▶ [Task details]:
Return every entry below exactly as written, minus the pictures.

──────── Exercise data ────────

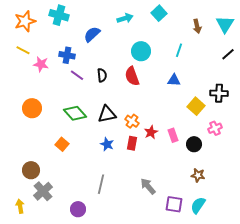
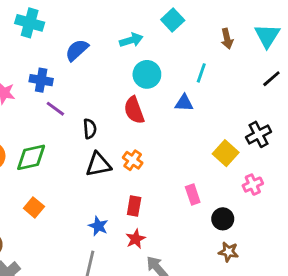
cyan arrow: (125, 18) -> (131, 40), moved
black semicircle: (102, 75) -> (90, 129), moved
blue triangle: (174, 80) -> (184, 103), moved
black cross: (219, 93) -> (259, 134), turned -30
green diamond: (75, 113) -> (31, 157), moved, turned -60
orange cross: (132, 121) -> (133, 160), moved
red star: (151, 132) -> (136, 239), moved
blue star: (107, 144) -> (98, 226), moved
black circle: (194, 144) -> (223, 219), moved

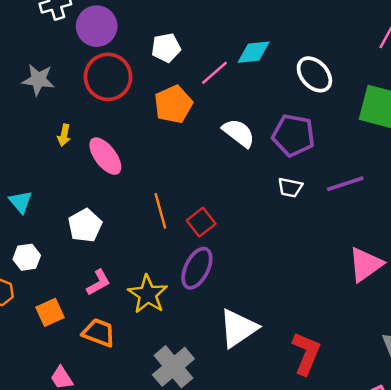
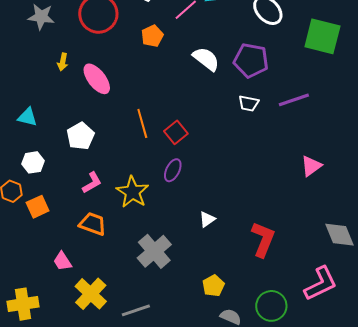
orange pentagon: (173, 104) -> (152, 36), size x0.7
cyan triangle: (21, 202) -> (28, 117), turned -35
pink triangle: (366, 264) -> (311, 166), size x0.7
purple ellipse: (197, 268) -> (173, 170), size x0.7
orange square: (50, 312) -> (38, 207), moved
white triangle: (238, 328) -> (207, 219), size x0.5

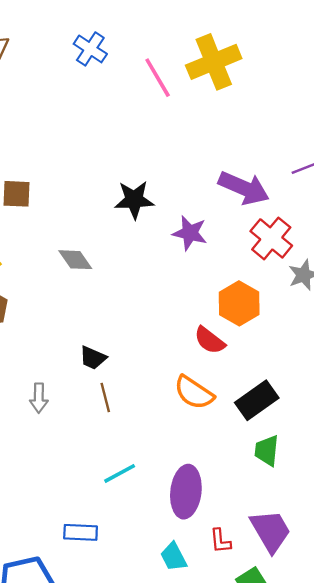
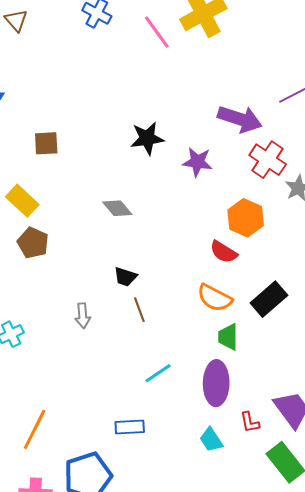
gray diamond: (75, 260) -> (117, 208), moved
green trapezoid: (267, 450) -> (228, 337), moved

────────

▶ [Task output]:
cyan arrow: (125, 18) -> (131, 40), moved
black semicircle: (102, 75) -> (90, 129), moved
blue triangle: (174, 80) -> (184, 103), moved
black cross: (219, 93) -> (259, 134), turned -30
green diamond: (75, 113) -> (31, 157), moved, turned -60
orange cross: (132, 121) -> (133, 160), moved
red star: (151, 132) -> (136, 239), moved
blue star: (107, 144) -> (98, 226), moved
black circle: (194, 144) -> (223, 219), moved

orange pentagon: (173, 104) -> (152, 36), size x0.7
cyan triangle: (21, 202) -> (28, 117), turned -35
pink triangle: (366, 264) -> (311, 166), size x0.7
purple ellipse: (197, 268) -> (173, 170), size x0.7
orange square: (50, 312) -> (38, 207), moved
white triangle: (238, 328) -> (207, 219), size x0.5

gray diamond: (75, 260) -> (117, 208), moved
green trapezoid: (267, 450) -> (228, 337), moved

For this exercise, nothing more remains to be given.